▶ _WORK ITEM_:
The expected answer comprises all lines from the entries that contain the string "blue".

[Shape scene image sequences]
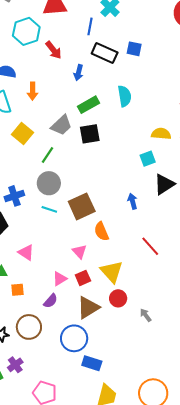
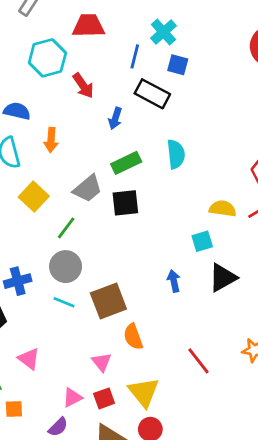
blue square: (134, 49) -> (178, 65), moved
blue arrow: (132, 201) -> (174, 281), moved

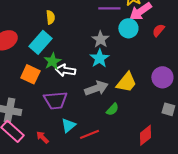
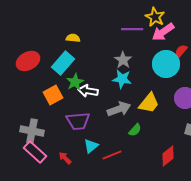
yellow semicircle: (50, 17) -> (73, 38), turned -80
cyan circle: (128, 28) -> (166, 64), moved, size x1.4
cyan star: (99, 58) -> (122, 79), turned -30
orange square: (30, 74) -> (53, 95), turned 36

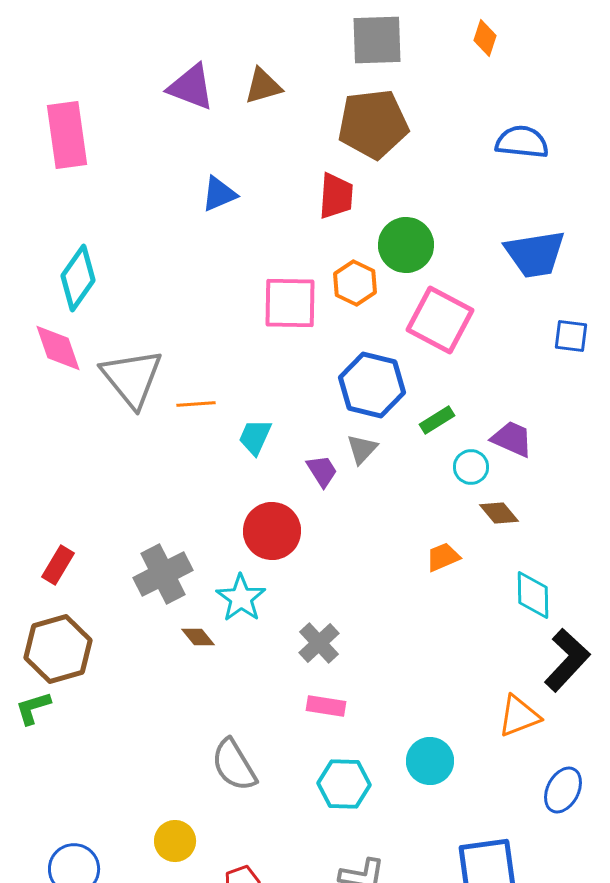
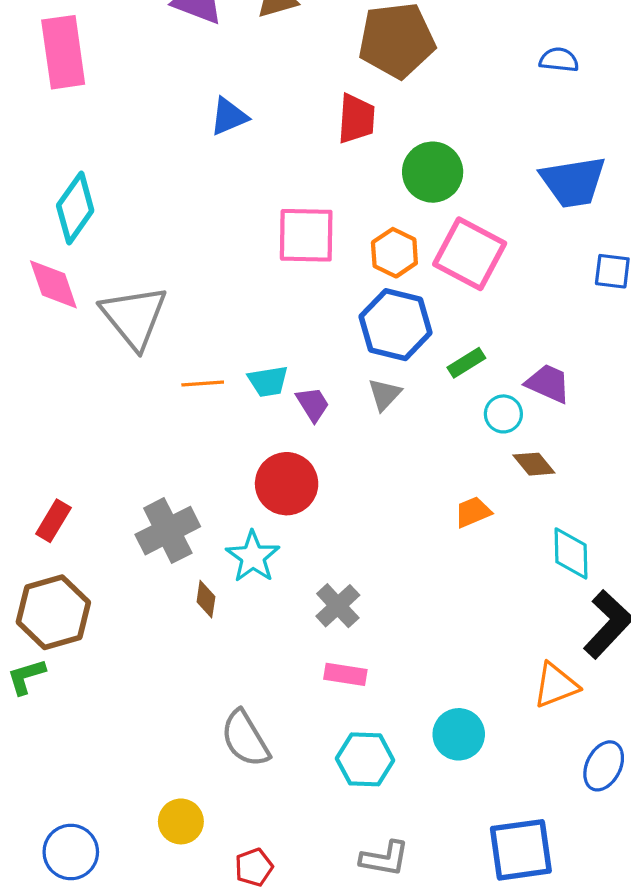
blue semicircle: (522, 142) -> (559, 60), size x0.7
orange hexagon: (355, 283) -> (394, 253), moved
orange line: (196, 404) -> (203, 383), moved
cyan trapezoid: (255, 437) -> (268, 381), turned -123
purple trapezoid: (322, 471) -> (313, 404), moved
brown diamond: (198, 637) -> (206, 599), turned 48

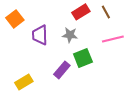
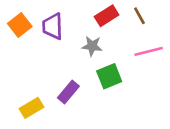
purple trapezoid: (40, 35) -> (53, 26), moved
purple rectangle: (62, 70) -> (68, 92), moved

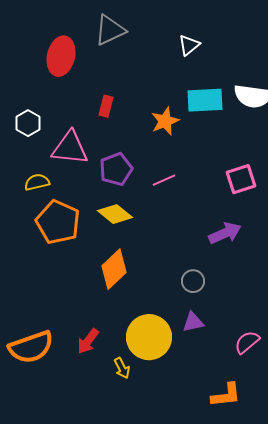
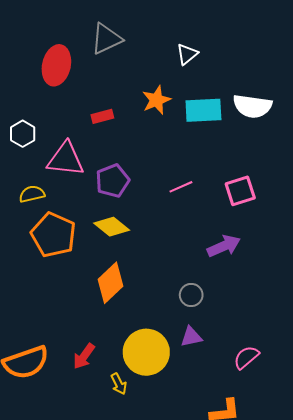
red rectangle: (106, 106) -> (102, 116), turned 60
orange star: (165, 121) -> (156, 100), moved
pink line: (164, 180) -> (181, 187), moved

▶ _OUTPUT FOR THIS EXERCISE_:
blue square: (134, 49) -> (178, 65), moved
blue arrow: (132, 201) -> (174, 281), moved
blue semicircle: (522, 142) -> (559, 60), size x0.7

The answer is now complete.